-- TASK INPUTS follows --

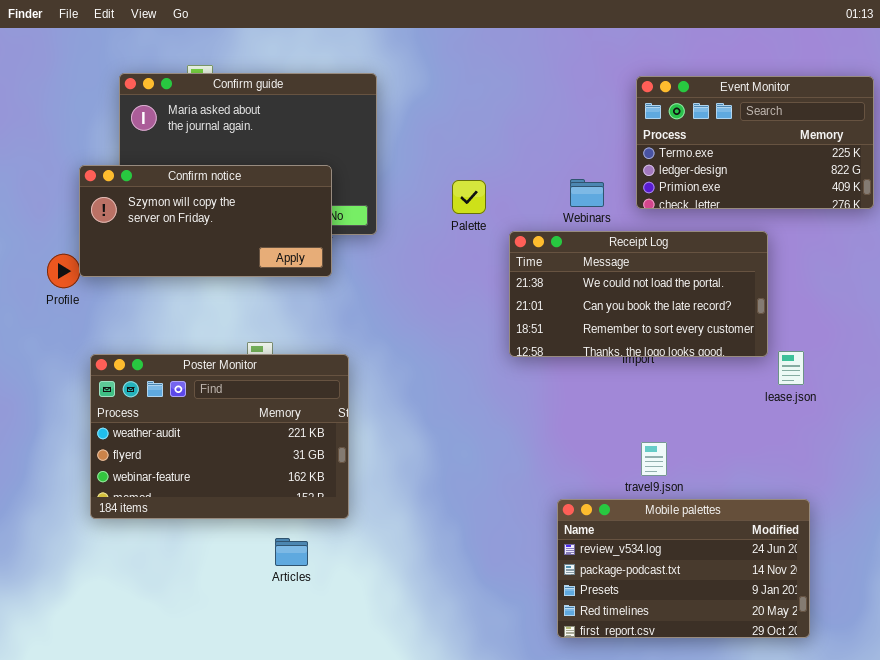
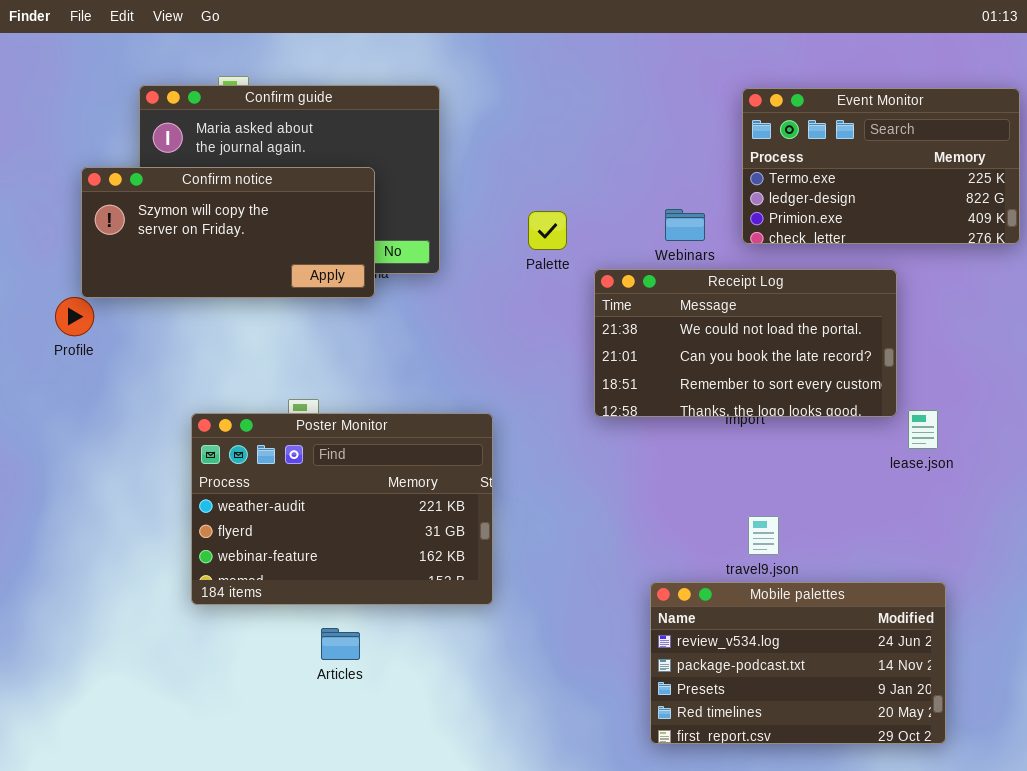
Confirm notice: [79,165,332,277] -> [81,167,375,298], moved
Poster Monitor: [90,354,349,519] -> [191,413,493,605], moved

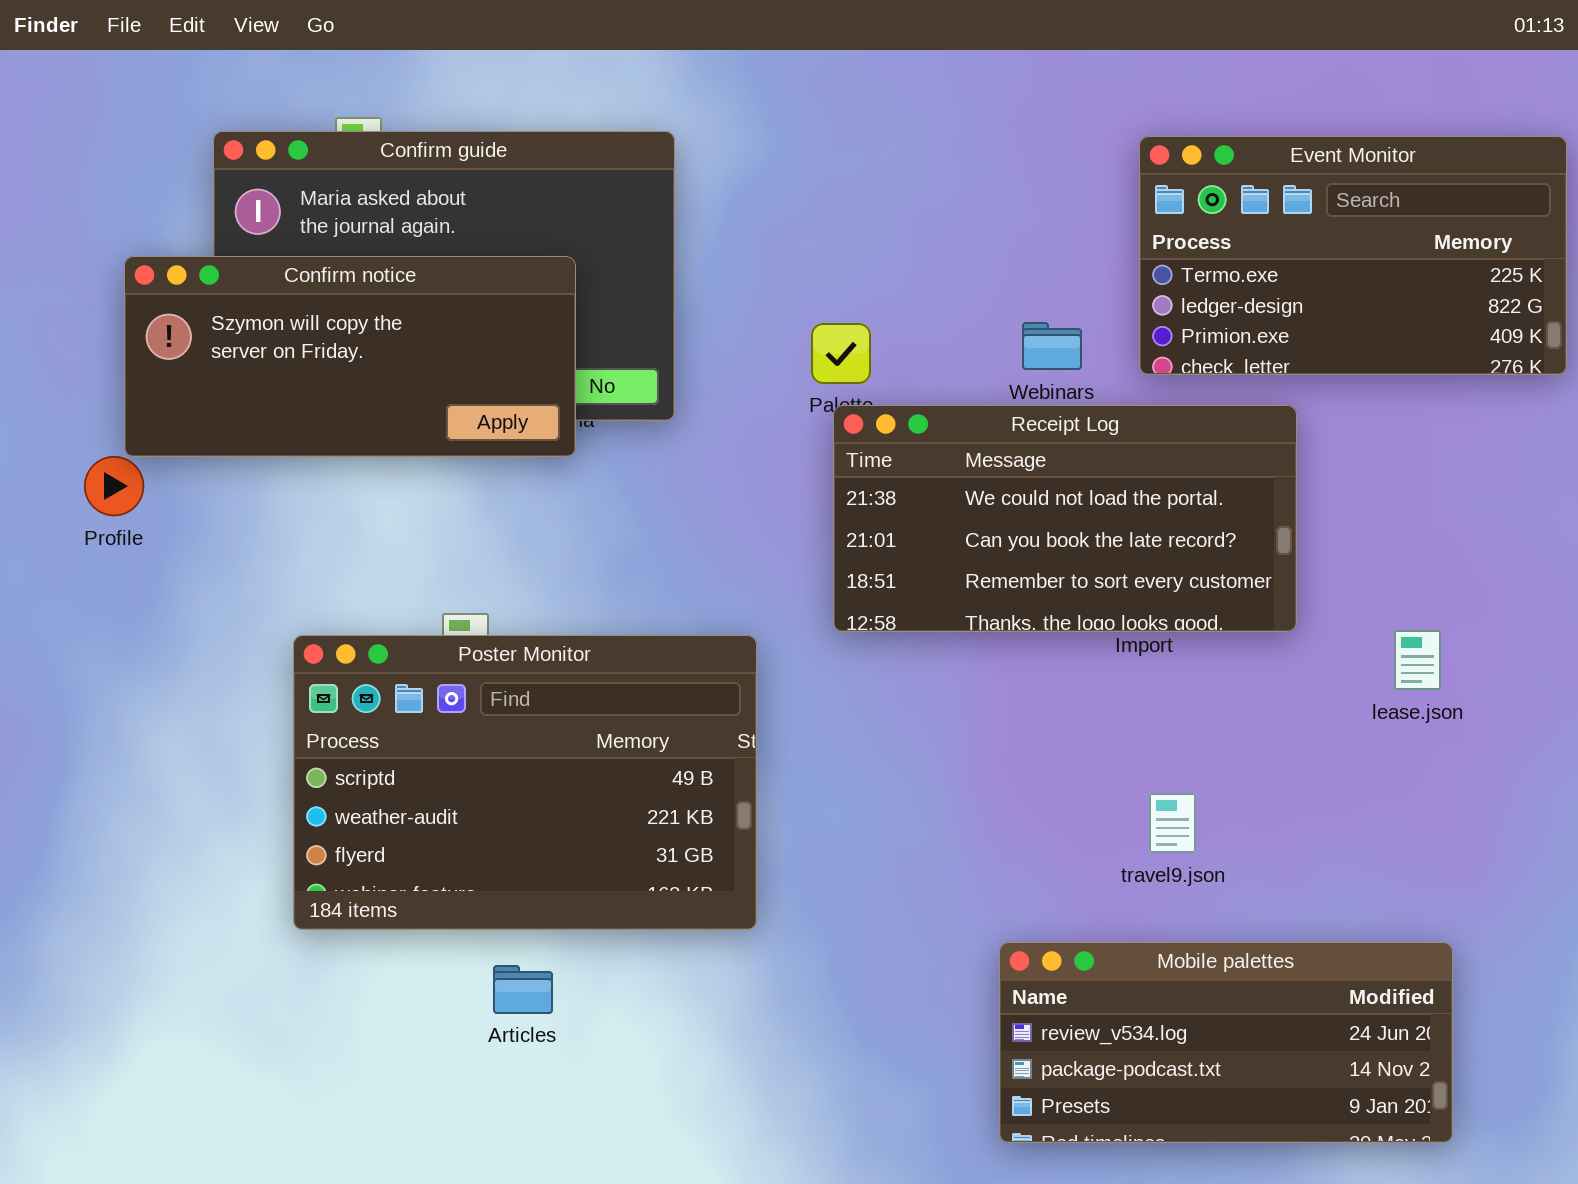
Receipt Log: [594,269,897,417] -> [833,405,1297,632], moved
Poster Monitor: [191,413,493,605] -> [293,635,757,930], scrolled up 1 row
Mobile palettes: [650,582,946,744] -> [999,942,1453,1143], resized

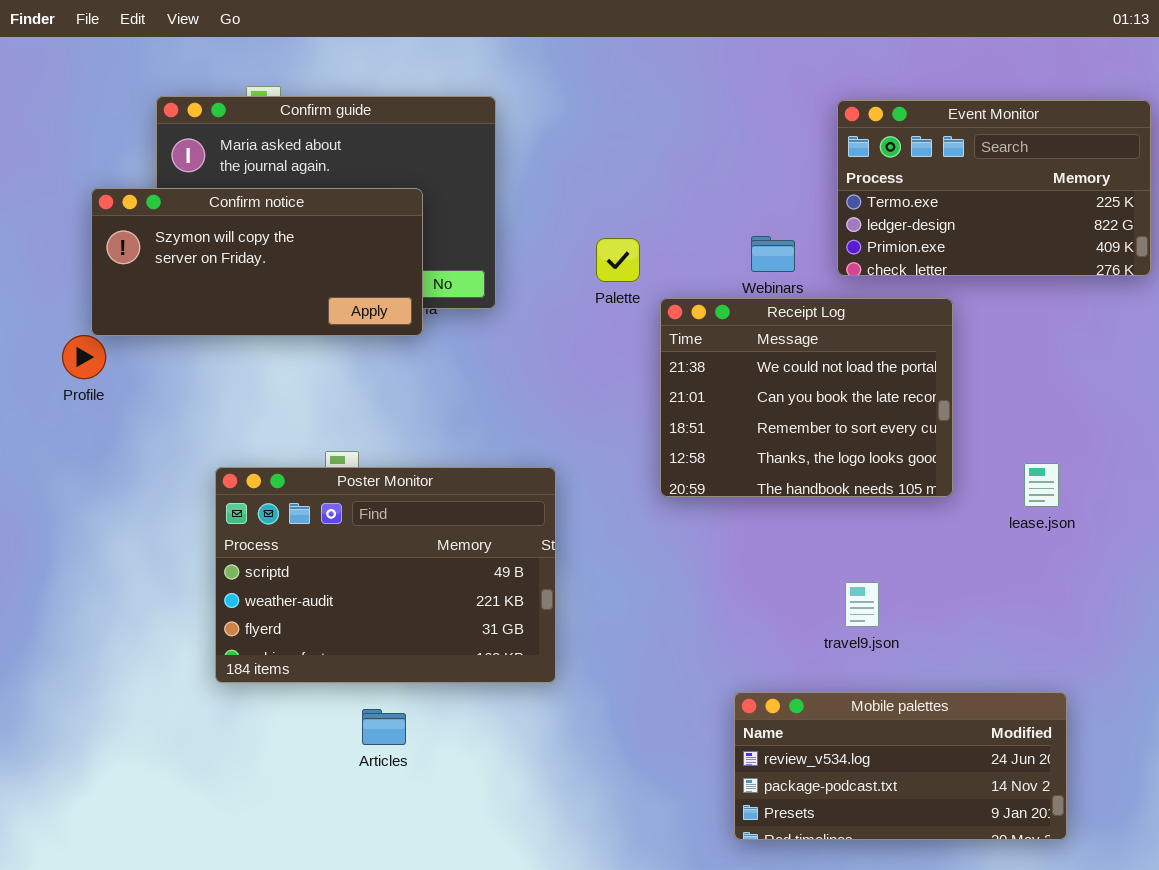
Receipt Log: [833,405,1297,632] -> [660,298,953,497], resized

-- TASK INPUTS concluded --

WHAT IS NEEDED:
The complete set of records should be written out again, pictures excluded.

SOLUTION FOR THIS EXERCISE:
Confirm notice: [79,165,332,277] -> [81,167,375,298], moved
Poster Monitor: [90,354,349,519] -> [191,413,493,605], moved

Receipt Log: [594,269,897,417] -> [833,405,1297,632], moved
Poster Monitor: [191,413,493,605] -> [293,635,757,930], scrolled up 1 row
Mobile palettes: [650,582,946,744] -> [999,942,1453,1143], resized

Receipt Log: [833,405,1297,632] -> [660,298,953,497], resized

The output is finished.